Return every entry below line for line, leaving out the pictures.

================================

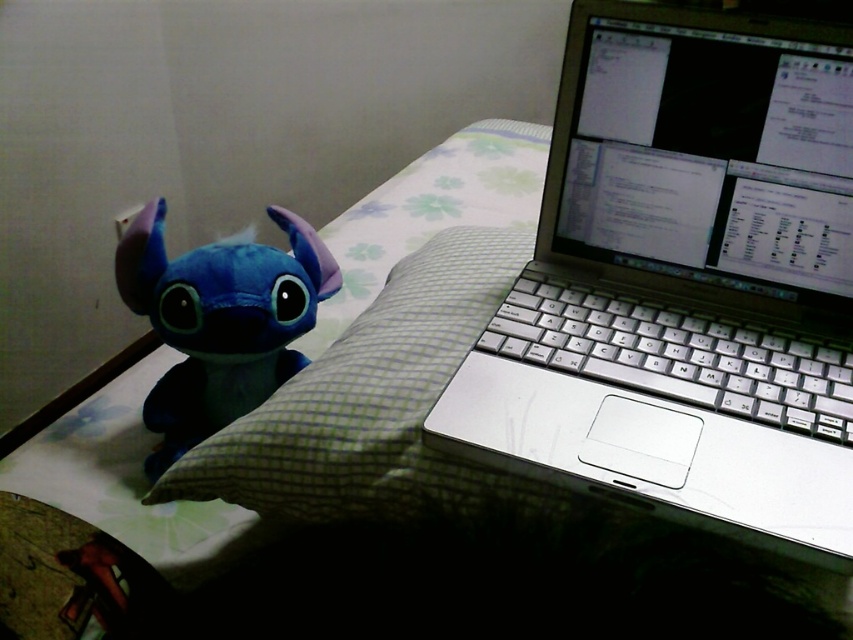
Question: Which of the following is the farthest from the observer?

Choices:
 (A) silver metallic laptop at upper right
 (B) soft blue plush at left

Answer: (B)

Question: Is silver metallic laptop at upper right smaller than soft blue plush at left?

Choices:
 (A) yes
 (B) no

Answer: (B)

Question: Does silver metallic laptop at upper right appear on the right side of soft blue plush at left?

Choices:
 (A) yes
 (B) no

Answer: (A)

Question: Is silver metallic laptop at upper right below soft blue plush at left?

Choices:
 (A) no
 (B) yes

Answer: (A)

Question: Among these objects, which one is nearest to the camera?

Choices:
 (A) silver metallic laptop at upper right
 (B) soft blue plush at left

Answer: (A)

================================

* _Response to the exercise_:
Question: Which of the following is the farthest from the observer?

Choices:
 (A) silver metallic laptop at upper right
 (B) soft blue plush at left

Answer: (B)

Question: Is silver metallic laptop at upper right smaller than soft blue plush at left?

Choices:
 (A) yes
 (B) no

Answer: (B)

Question: Does silver metallic laptop at upper right appear on the right side of soft blue plush at left?

Choices:
 (A) yes
 (B) no

Answer: (A)

Question: Is silver metallic laptop at upper right below soft blue plush at left?

Choices:
 (A) no
 (B) yes

Answer: (A)

Question: Among these objects, which one is nearest to the camera?

Choices:
 (A) silver metallic laptop at upper right
 (B) soft blue plush at left

Answer: (A)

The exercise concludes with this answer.